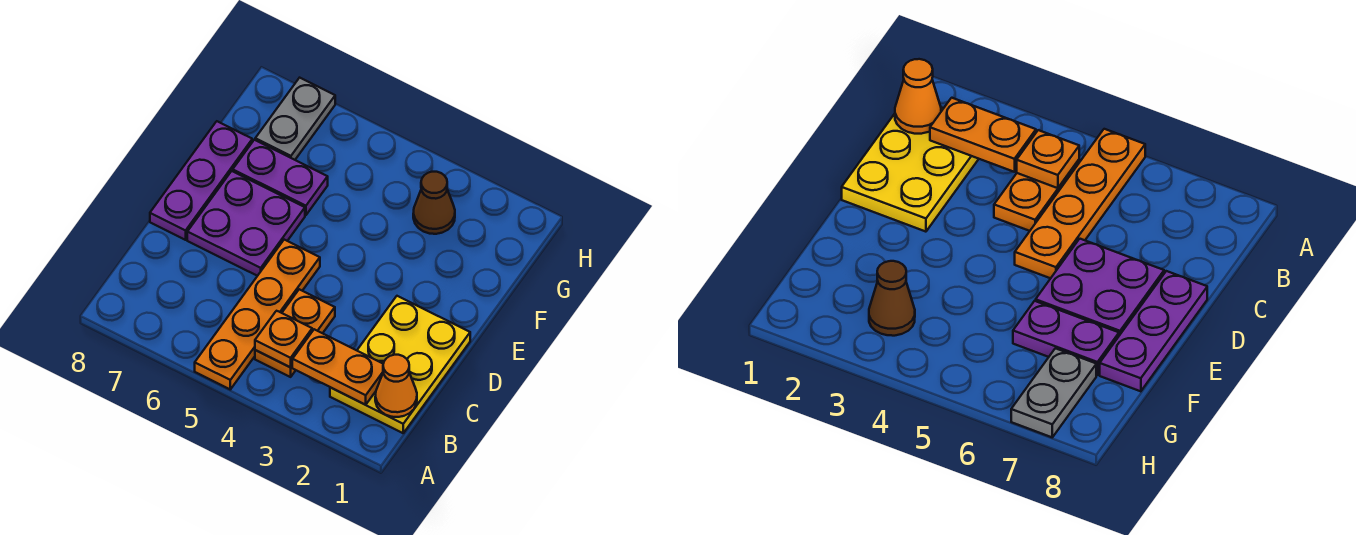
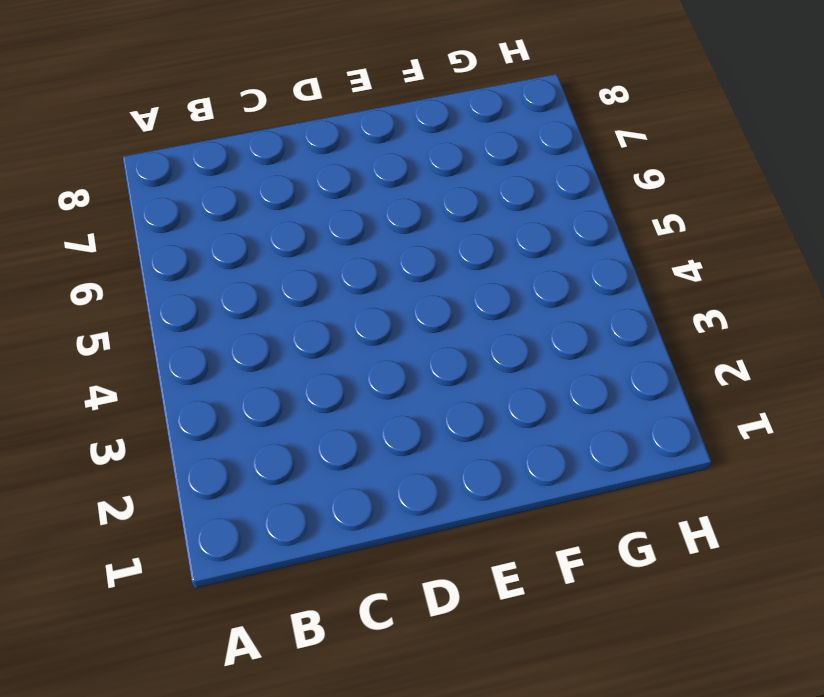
none -> orange plate A5:D5 level 1
none -> yellow plate B1:D2 level 1

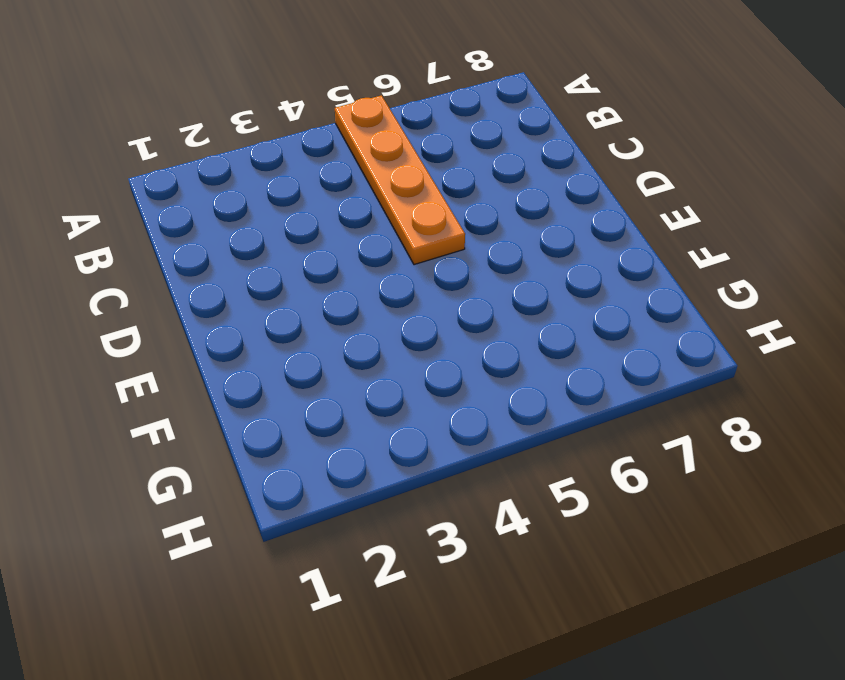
none -> yellow plate B1:D2 level 1
none -> orange plate B4:C4 level 1

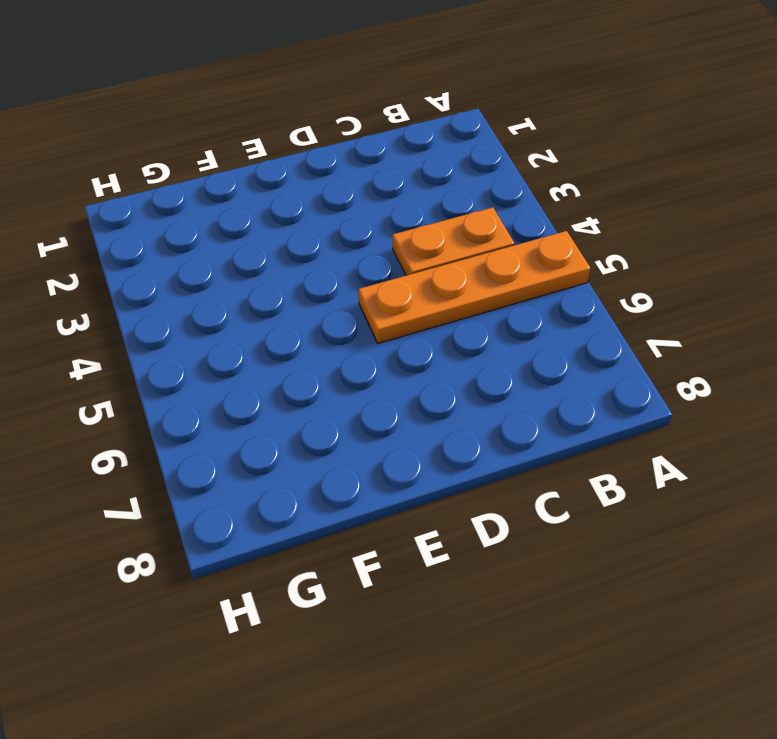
none -> yellow plate B1:D2 level 1
none -> purple plate D6:E7 level 1

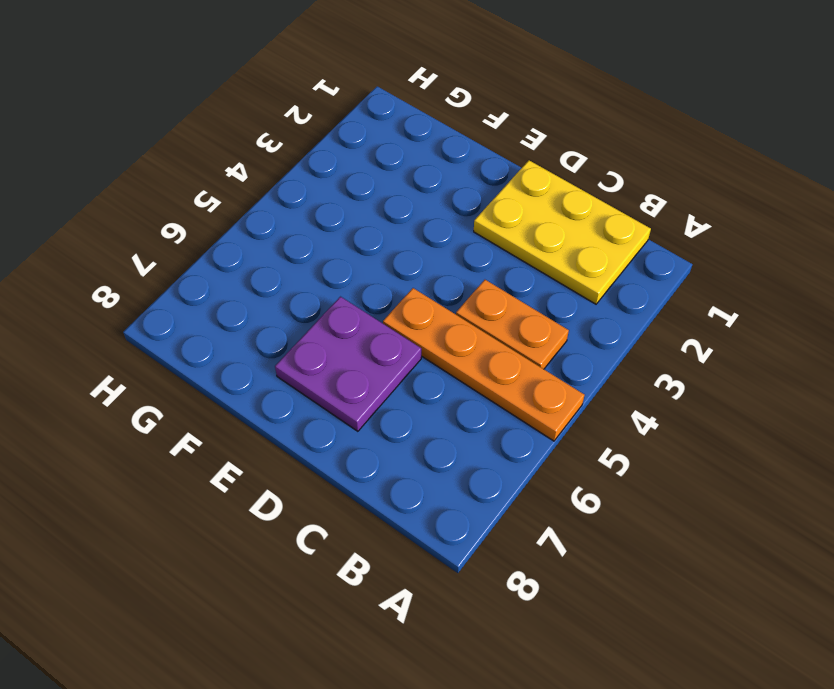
none -> purple plate D8:F8 level 1
none -> purple plate F6:F7 level 1

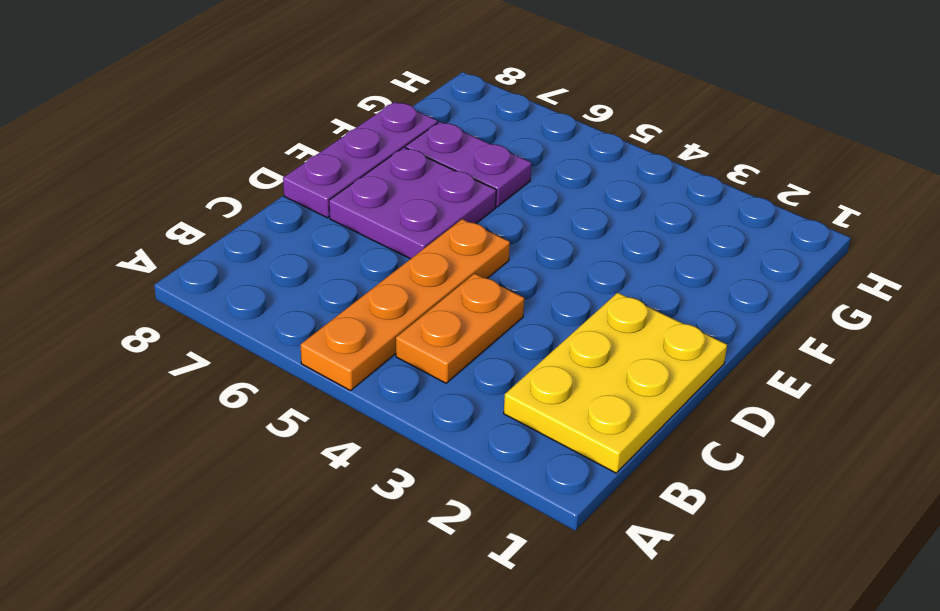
none -> brown cone G3 level 1
none -> grey plate G7:H7 level 1

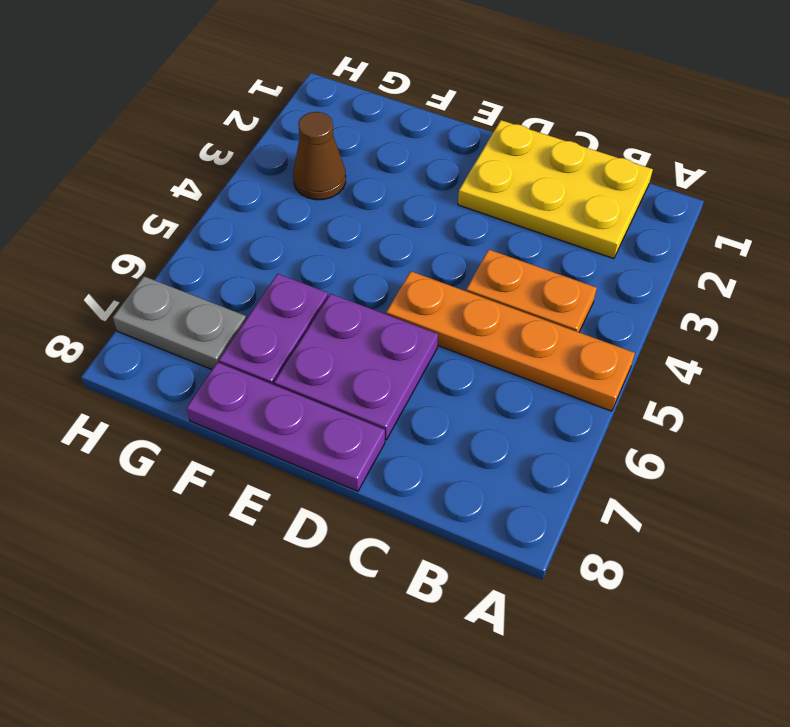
none -> orange cone B1 level 2
none -> orange plate B2:B3 level 2

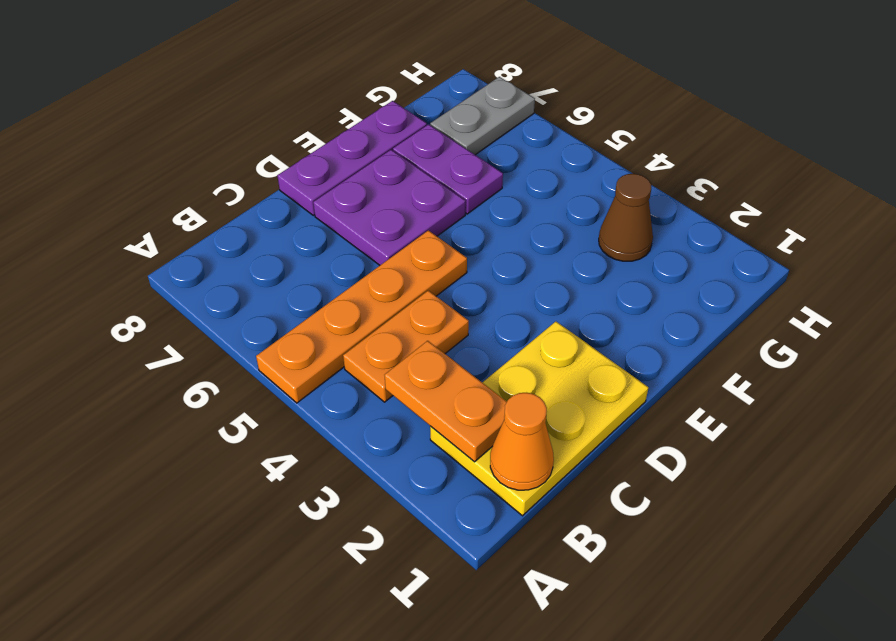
none -> orange plate B4 level 2

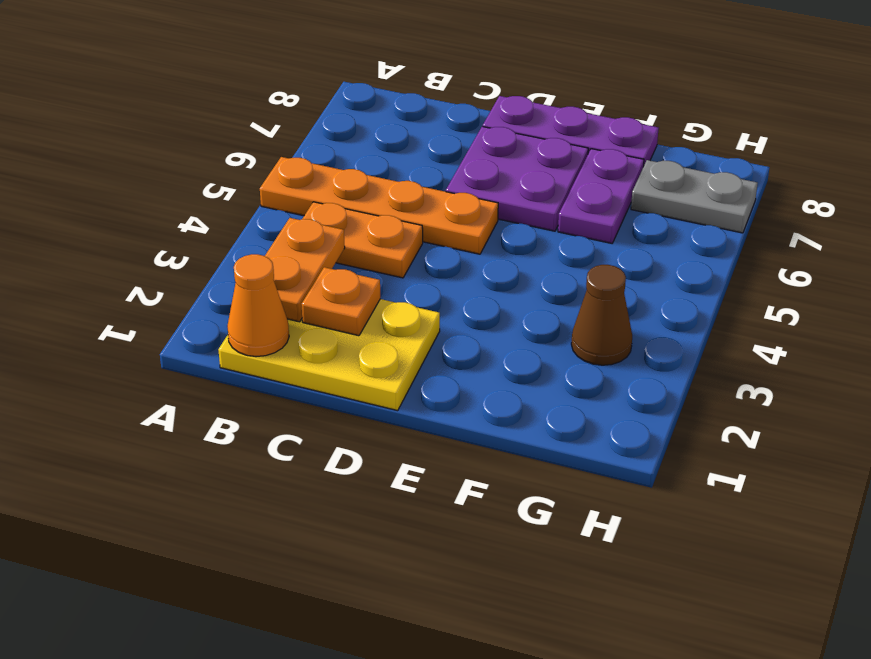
orange plate C2 level 2 -> orange plate B4 level 2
•••••
TASK DIRECTIONS →
Without the pictures, return the whole of the data exactly as given.

ANSWER TO THE PROBLEM →
none -> orange plate A5:D5 level 1
none -> yellow plate B1:D2 level 1

none -> yellow plate B1:D2 level 1
none -> orange plate B4:C4 level 1

none -> yellow plate B1:D2 level 1
none -> purple plate D6:E7 level 1

none -> purple plate D8:F8 level 1
none -> purple plate F6:F7 level 1

none -> brown cone G3 level 1
none -> grey plate G7:H7 level 1

none -> orange cone B1 level 2
none -> orange plate B2:B3 level 2

none -> orange plate B4 level 2

orange plate C2 level 2 -> orange plate B4 level 2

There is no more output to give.